TASK INSTRUCTIONS: Take each line of the data that contains the string "round" and copy it.

Records drawn from a dataset:
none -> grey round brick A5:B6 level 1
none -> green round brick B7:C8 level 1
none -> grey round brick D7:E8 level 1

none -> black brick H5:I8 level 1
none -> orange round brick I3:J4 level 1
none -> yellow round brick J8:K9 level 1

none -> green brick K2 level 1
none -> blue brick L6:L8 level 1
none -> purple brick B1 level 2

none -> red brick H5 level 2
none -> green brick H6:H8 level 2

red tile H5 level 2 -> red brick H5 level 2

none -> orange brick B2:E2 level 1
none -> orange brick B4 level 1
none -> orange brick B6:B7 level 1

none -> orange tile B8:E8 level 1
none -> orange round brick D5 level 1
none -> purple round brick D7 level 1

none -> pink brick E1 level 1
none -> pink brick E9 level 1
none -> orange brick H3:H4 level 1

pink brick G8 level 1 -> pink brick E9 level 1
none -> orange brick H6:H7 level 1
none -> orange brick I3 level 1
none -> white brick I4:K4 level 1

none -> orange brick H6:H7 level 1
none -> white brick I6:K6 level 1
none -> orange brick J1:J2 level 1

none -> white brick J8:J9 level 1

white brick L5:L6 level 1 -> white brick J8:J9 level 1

...

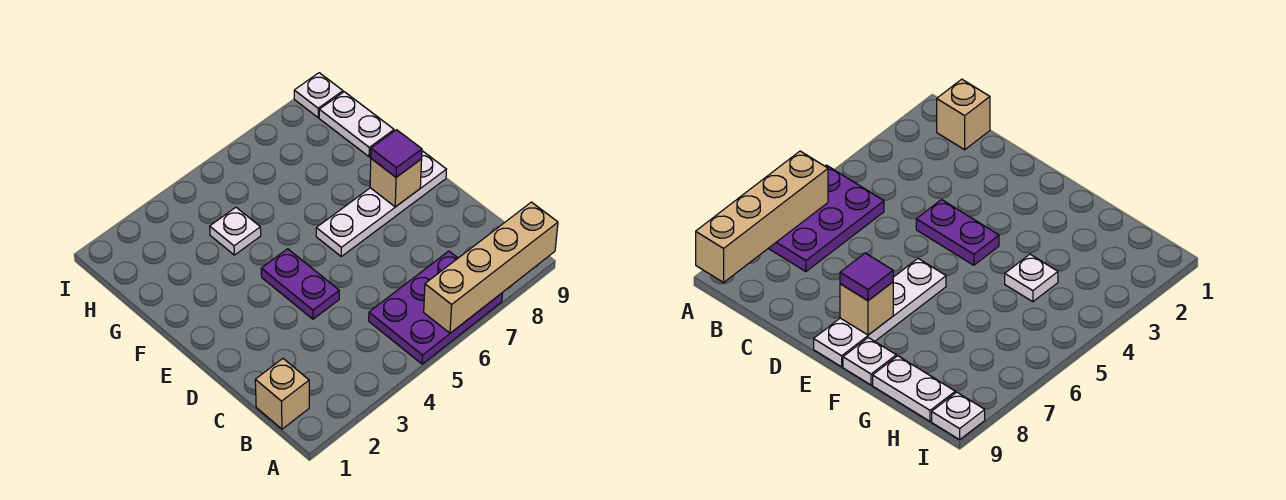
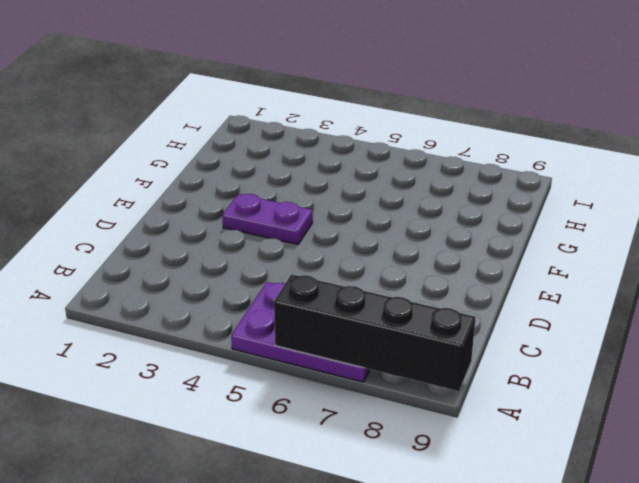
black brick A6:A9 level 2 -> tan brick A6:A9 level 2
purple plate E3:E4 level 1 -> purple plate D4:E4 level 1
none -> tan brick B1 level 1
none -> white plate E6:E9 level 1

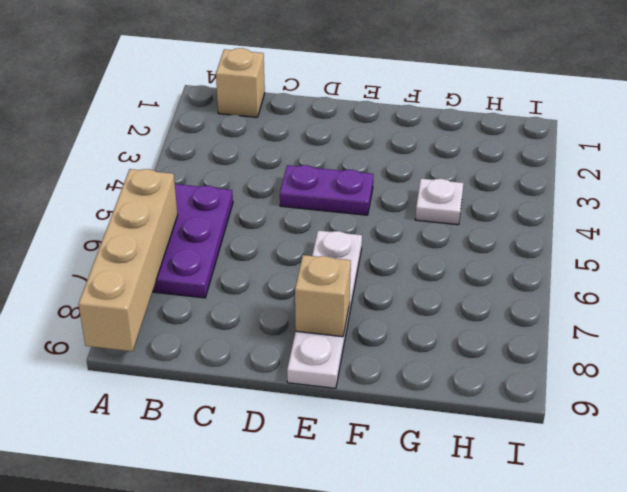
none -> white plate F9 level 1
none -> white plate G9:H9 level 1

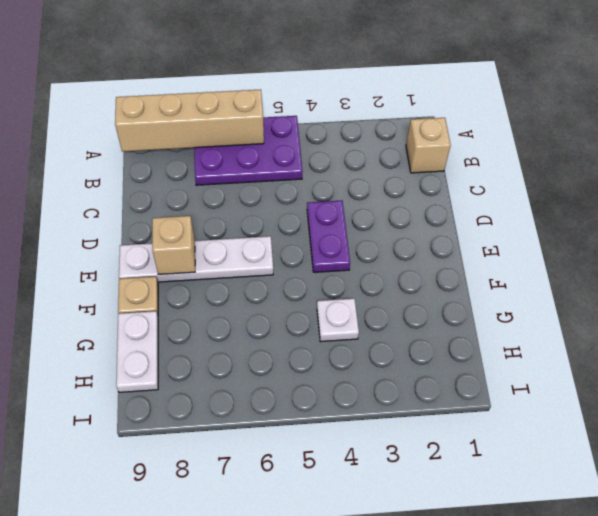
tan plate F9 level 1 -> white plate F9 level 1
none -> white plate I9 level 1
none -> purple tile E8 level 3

==

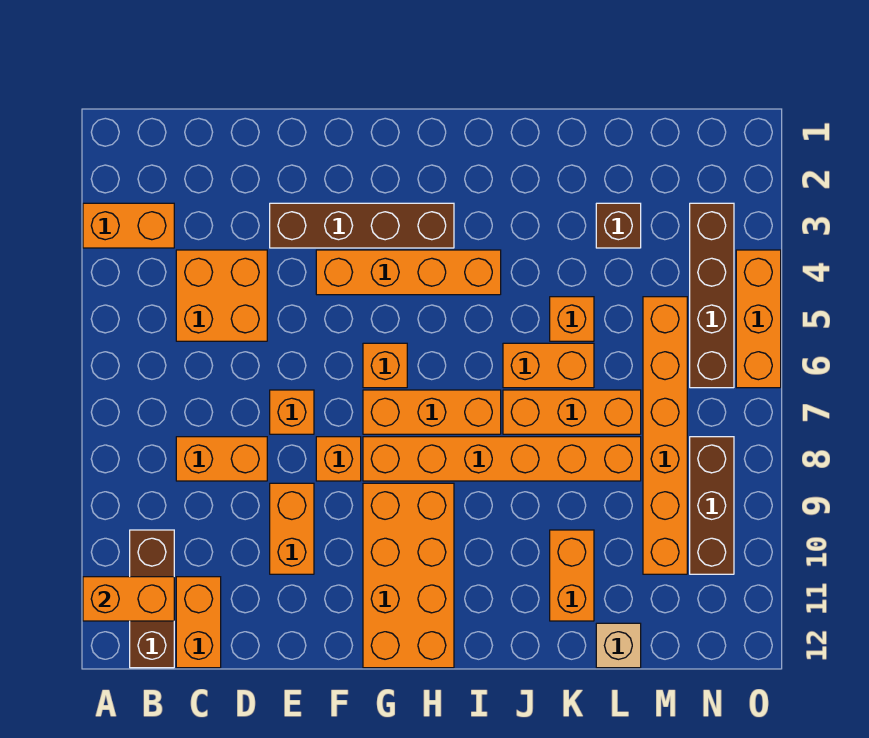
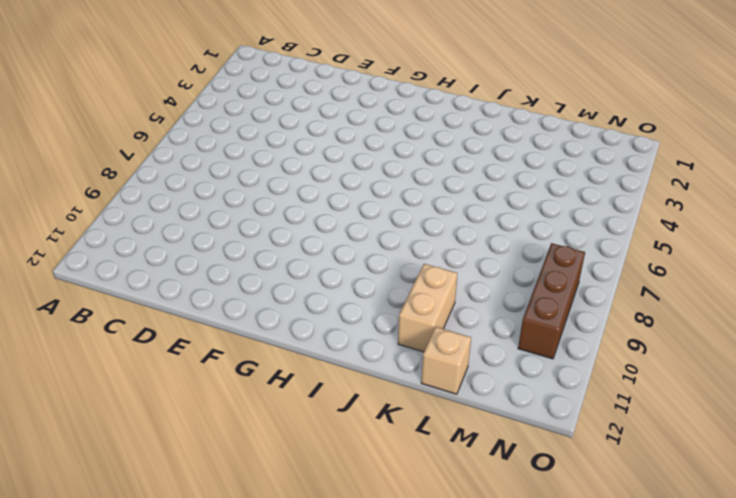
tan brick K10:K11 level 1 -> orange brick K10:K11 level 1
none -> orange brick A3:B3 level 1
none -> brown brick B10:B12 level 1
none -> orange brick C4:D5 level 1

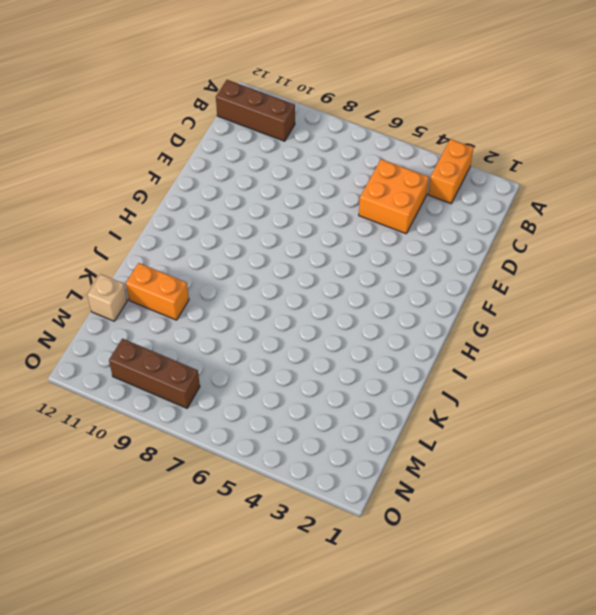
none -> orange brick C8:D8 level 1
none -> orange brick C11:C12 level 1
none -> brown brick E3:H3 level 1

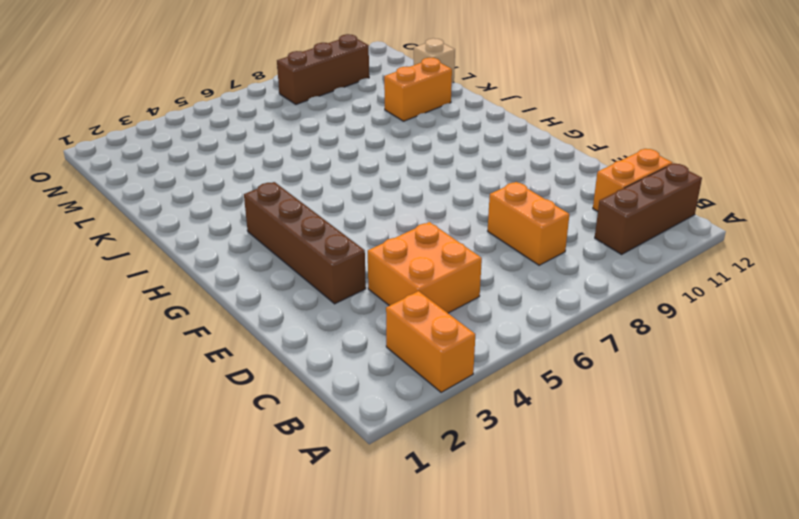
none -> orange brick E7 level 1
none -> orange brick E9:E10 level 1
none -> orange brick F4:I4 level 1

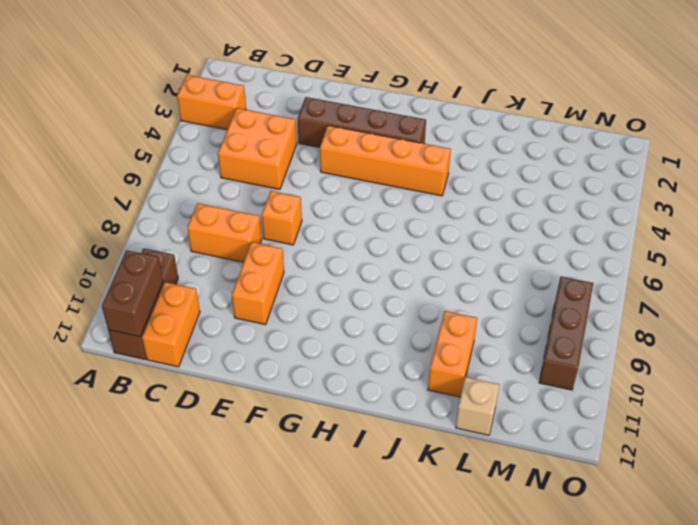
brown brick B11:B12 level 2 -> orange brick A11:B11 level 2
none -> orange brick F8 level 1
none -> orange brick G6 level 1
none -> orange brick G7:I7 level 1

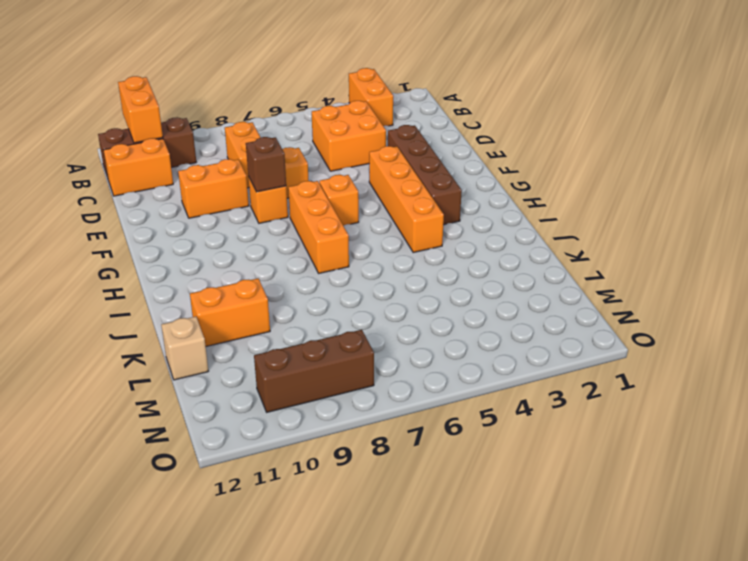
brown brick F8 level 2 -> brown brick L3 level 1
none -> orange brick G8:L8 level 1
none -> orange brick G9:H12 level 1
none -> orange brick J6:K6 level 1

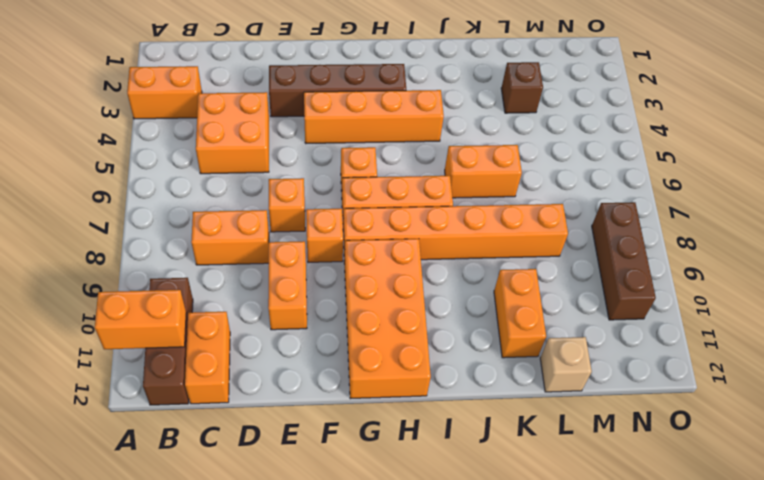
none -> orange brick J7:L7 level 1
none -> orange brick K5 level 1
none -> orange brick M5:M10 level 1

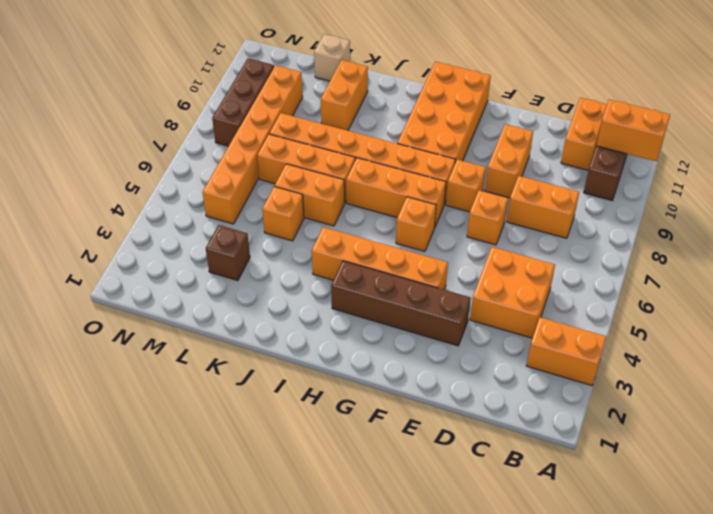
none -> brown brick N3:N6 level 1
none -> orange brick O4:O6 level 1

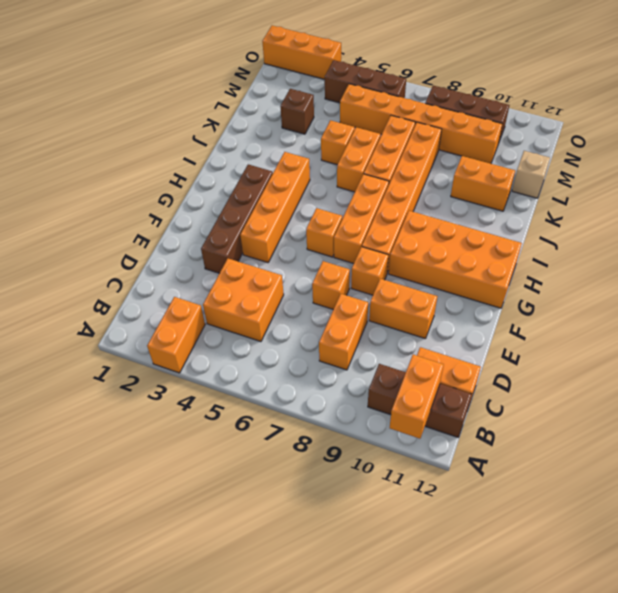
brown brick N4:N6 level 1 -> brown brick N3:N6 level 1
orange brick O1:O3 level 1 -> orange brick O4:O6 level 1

FINISHED TASK:
none -> grey round brick A5:B6 level 1
none -> green round brick B7:C8 level 1
none -> grey round brick D7:E8 level 1
none -> orange round brick I3:J4 level 1
none -> yellow round brick J8:K9 level 1
none -> orange round brick D5 level 1
none -> purple round brick D7 level 1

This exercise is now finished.